(Beginning of RECORDS FOR THE TASK)

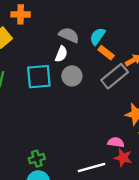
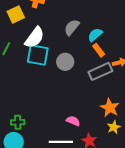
gray semicircle: (69, 35) -> (72, 27), turned -90
white semicircle: (61, 54) -> (35, 38), moved, size x1.6
pink semicircle: (116, 142) -> (73, 121), moved

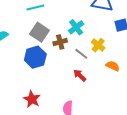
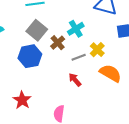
brown cross: (60, 42) -> (58, 43), turned -32
gray line: (81, 54) -> (79, 57), turned -64
orange semicircle: (113, 66) -> (110, 73), size x1.5

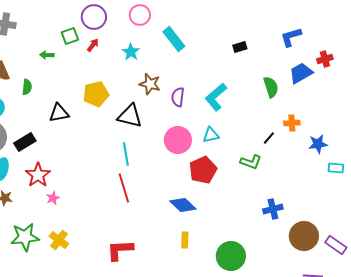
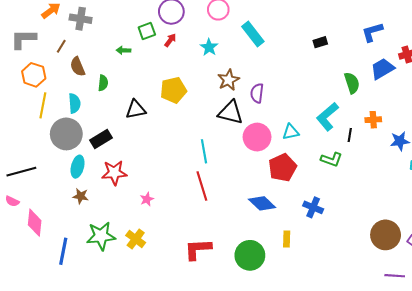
brown star: (150, 84) -> (228, 80), turned 30
cyan L-shape: (216, 97) -> (327, 117), moved
black triangle: (130, 116) -> (230, 113), moved
black line: (269, 138) -> (350, 135), turned -32
red star: (38, 175) -> (114, 173), turned 30
pink star: (53, 198) -> (147, 199), moved
blue cross: (273, 209) -> (313, 207), moved, turned 36
yellow rectangle: (185, 240) -> (287, 239), moved
green circle: (231, 256) -> (250, 255), moved

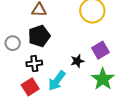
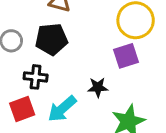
purple square: (100, 50) -> (126, 56), moved

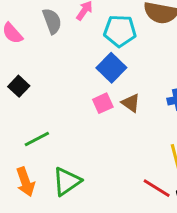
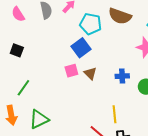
black square: (19, 86) -> (17, 50), turned -32
green line: (37, 139) -> (23, 88), turned -36

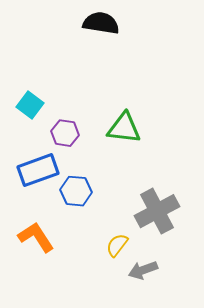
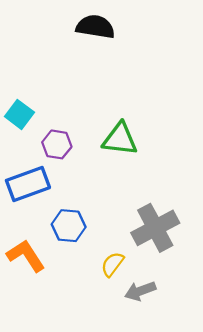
blue hexagon: (76, 191) -> (69, 226), moved

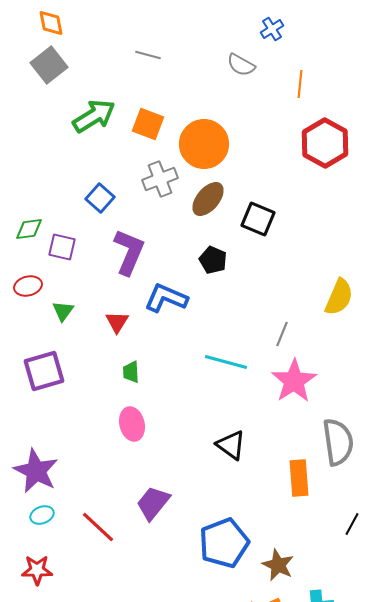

(End of RECORDS FOR THE TASK)

WHAT THE EXERCISE ASKS:
The reply should hold every line of the records unchanged and no pictures.

TASK ANSWER:
gray semicircle: (69, 35) -> (72, 27), turned -90
white semicircle: (61, 54) -> (35, 38), moved, size x1.6
pink semicircle: (116, 142) -> (73, 121), moved

brown cross: (60, 42) -> (58, 43), turned -32
gray line: (81, 54) -> (79, 57), turned -64
orange semicircle: (113, 66) -> (110, 73), size x1.5

brown star: (150, 84) -> (228, 80), turned 30
cyan L-shape: (216, 97) -> (327, 117), moved
black triangle: (130, 116) -> (230, 113), moved
black line: (269, 138) -> (350, 135), turned -32
red star: (38, 175) -> (114, 173), turned 30
pink star: (53, 198) -> (147, 199), moved
blue cross: (273, 209) -> (313, 207), moved, turned 36
yellow rectangle: (185, 240) -> (287, 239), moved
green circle: (231, 256) -> (250, 255), moved

purple square: (100, 50) -> (126, 56), moved

black square: (19, 86) -> (17, 50), turned -32
green line: (37, 139) -> (23, 88), turned -36

blue hexagon: (76, 191) -> (69, 226), moved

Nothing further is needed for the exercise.